HOW TO COMPLETE THIS TASK:
Extract exactly and only the lines of the data below, starting at the line with "black plate F2" and stopping after the final line.

(Before-and-after object listings)
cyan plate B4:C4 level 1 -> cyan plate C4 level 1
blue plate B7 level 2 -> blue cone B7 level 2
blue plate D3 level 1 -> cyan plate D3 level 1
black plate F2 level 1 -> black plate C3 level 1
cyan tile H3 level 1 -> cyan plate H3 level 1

REPLY:
black plate F2 level 1 -> black plate C3 level 1
cyan tile H3 level 1 -> cyan plate H3 level 1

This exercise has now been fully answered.